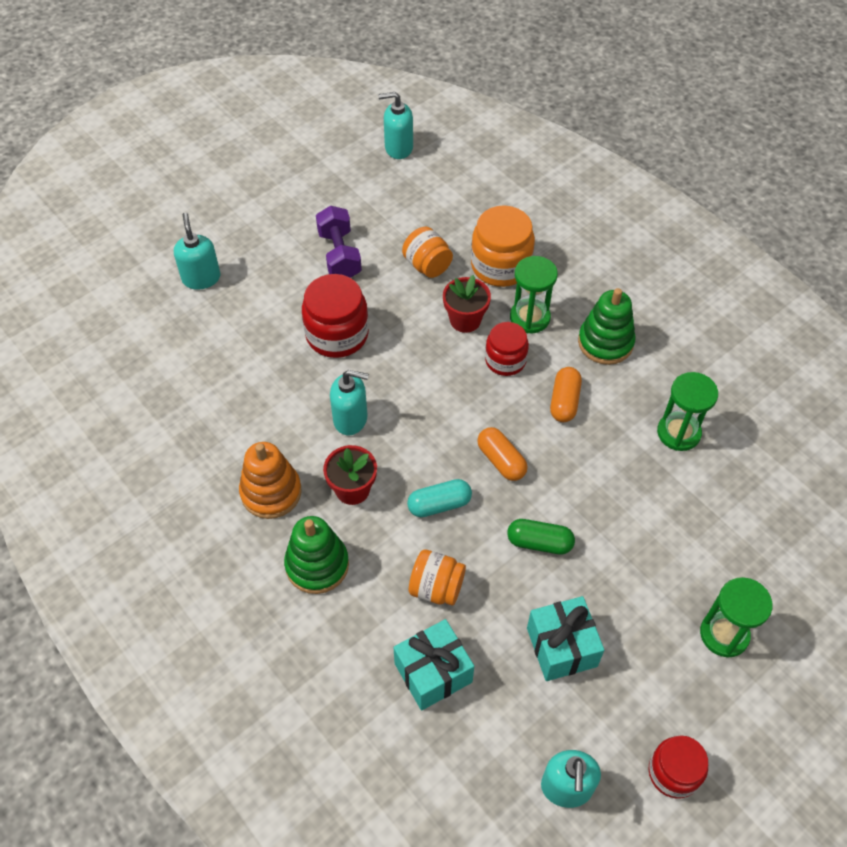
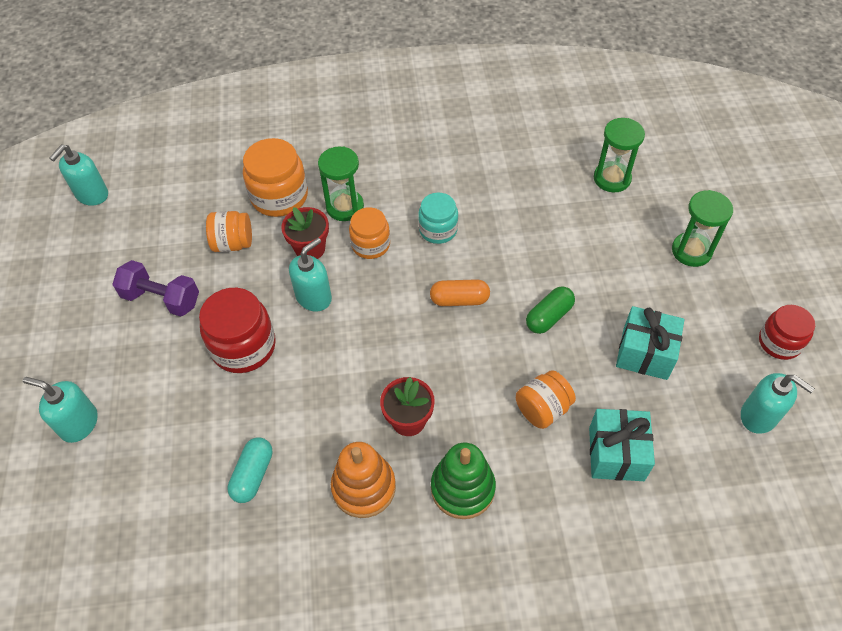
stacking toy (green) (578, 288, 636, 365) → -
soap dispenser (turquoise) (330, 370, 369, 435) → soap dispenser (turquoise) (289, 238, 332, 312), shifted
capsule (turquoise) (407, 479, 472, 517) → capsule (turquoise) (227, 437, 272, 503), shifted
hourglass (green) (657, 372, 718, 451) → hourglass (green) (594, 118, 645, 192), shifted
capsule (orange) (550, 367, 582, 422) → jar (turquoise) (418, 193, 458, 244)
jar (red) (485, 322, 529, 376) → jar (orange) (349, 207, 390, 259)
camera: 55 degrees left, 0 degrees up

Exercise aim:
In the listing above, count every line that contains the word "capsule" and give the number with no comment.

Answer to this task:
2